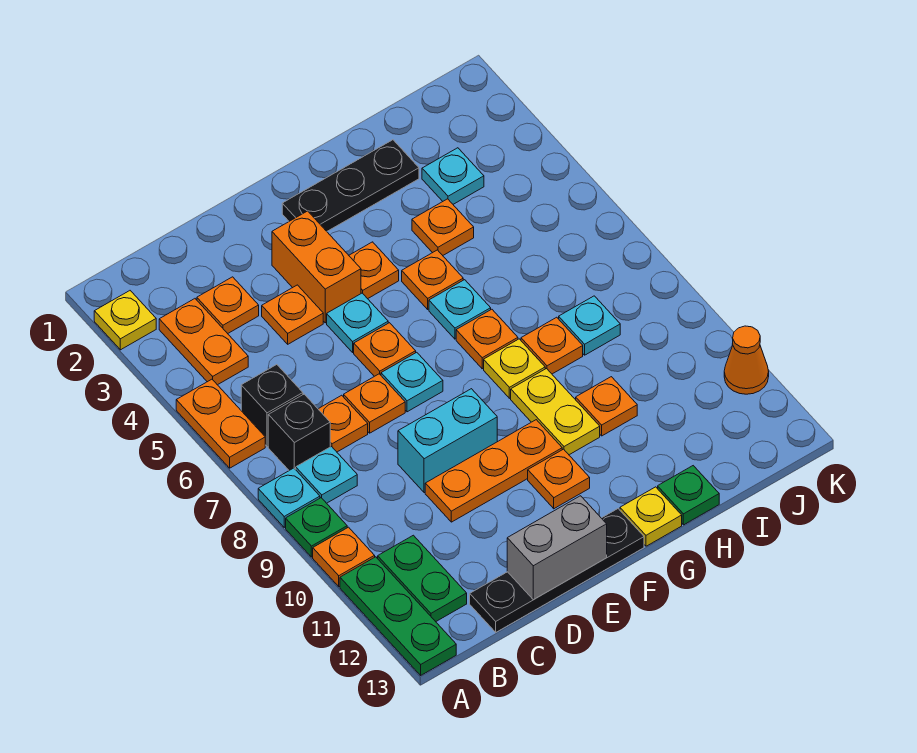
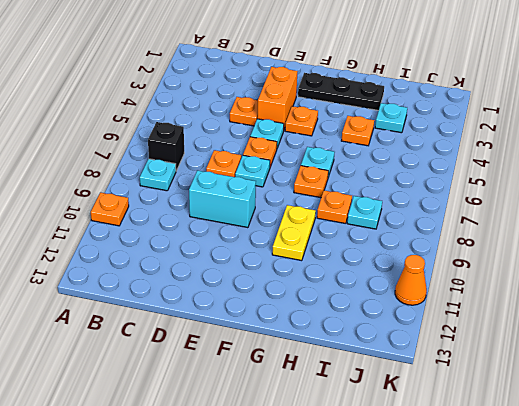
none -> yellow plate A2 level 1
none -> orange plate A5:A6 level 1
none -> cyan plate A8 level 1
none -> green plate A9 level 1

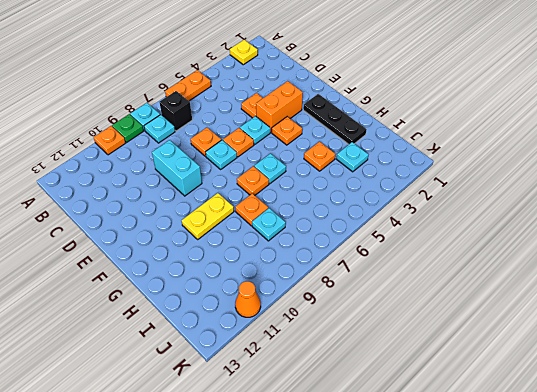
none -> green plate A11:A13 level 1
none -> orange plate B3:B4 level 1
none -> black brick B6 level 1
none -> green plate B11:B12 level 1

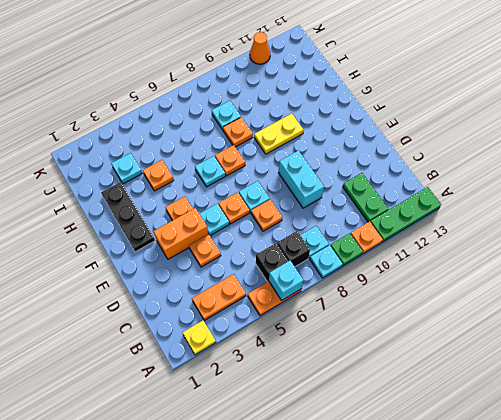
cyan brick A6 level 2 -> none
green plate B11:C11 level 1 -> green plate B11:B12 level 1
none -> orange plate C3 level 1
none -> orange plate C7 level 1
none -> black plate C13:F13 level 1
none -> orange plate D10:F10 level 1

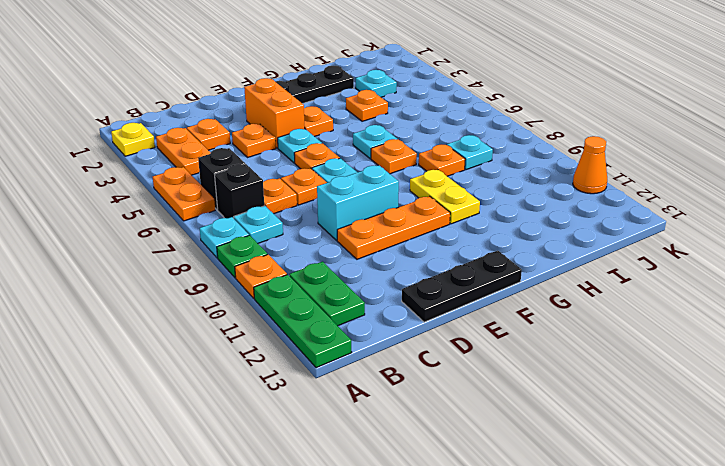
black plate D13:F13 level 1 -> black plate C13:F13 level 1
none -> orange plate F11 level 1
none -> orange plate G5 level 1
none -> yellow plate G8 level 1
none -> yellow plate G13 level 1

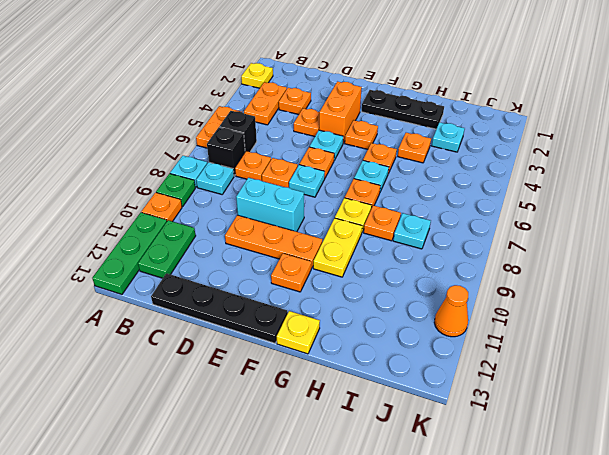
none -> orange plate H10 level 1
none -> green plate H13 level 1
none -> grey brick D13:E13 level 2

##########

Return exactly what appears in the records from the line with "none -> orange plate H10 level 1" through the final line, and nothing else.

• _RESULT OF THE EXERCISE_
none -> orange plate H10 level 1
none -> green plate H13 level 1
none -> grey brick D13:E13 level 2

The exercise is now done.